Material provided:

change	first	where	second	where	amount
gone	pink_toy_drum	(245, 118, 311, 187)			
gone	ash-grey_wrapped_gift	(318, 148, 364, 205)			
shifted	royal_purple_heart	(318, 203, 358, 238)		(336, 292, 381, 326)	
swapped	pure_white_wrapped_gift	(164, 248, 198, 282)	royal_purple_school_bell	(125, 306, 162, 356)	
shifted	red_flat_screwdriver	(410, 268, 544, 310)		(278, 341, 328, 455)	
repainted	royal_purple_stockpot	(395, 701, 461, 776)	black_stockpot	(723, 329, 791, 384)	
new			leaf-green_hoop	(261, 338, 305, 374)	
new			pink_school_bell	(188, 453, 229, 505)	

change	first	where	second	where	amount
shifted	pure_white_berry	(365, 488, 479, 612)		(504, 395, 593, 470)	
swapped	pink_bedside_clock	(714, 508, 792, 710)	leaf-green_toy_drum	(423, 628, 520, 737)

==

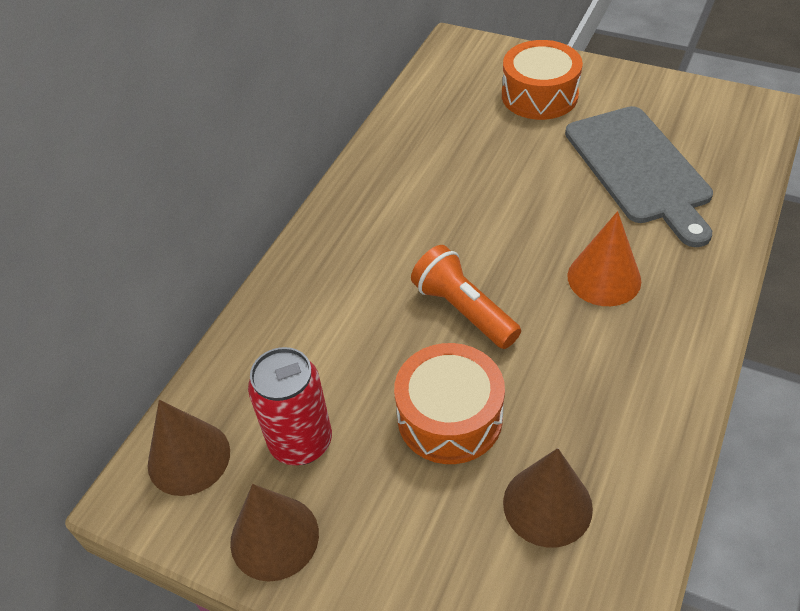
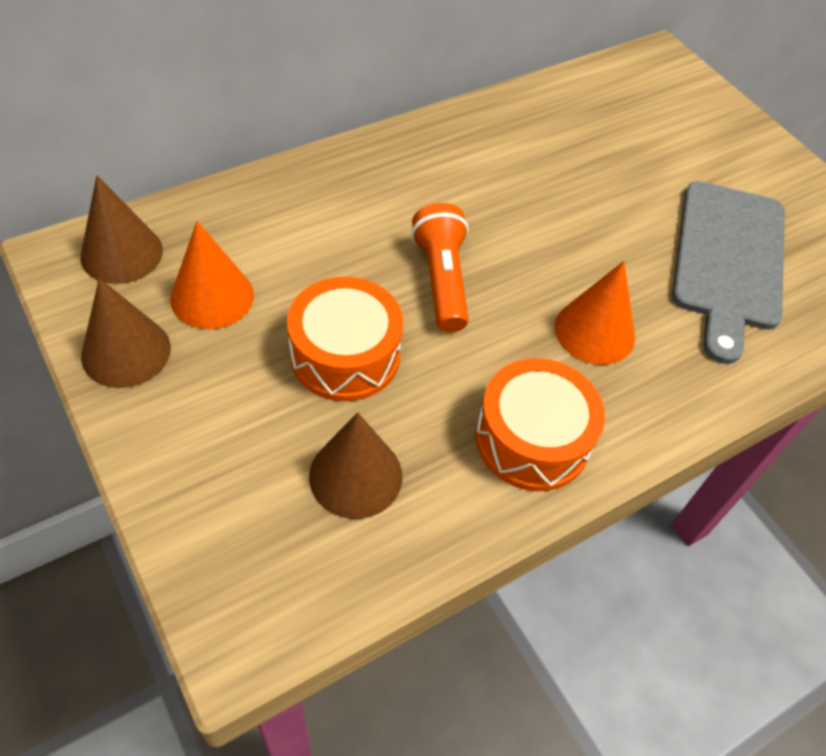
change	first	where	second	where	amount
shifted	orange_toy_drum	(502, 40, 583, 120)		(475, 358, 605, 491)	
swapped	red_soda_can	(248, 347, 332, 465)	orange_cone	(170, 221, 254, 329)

Exercise: Among the records above, repeat exactly the line with "292, 381, 326)", the line with "341, 328, 455)", and every line in between, and only those.

Task result:
shifted	royal_purple_heart	(318, 203, 358, 238)		(336, 292, 381, 326)	
swapped	pure_white_wrapped_gift	(164, 248, 198, 282)	royal_purple_school_bell	(125, 306, 162, 356)	
shifted	red_flat_screwdriver	(410, 268, 544, 310)		(278, 341, 328, 455)	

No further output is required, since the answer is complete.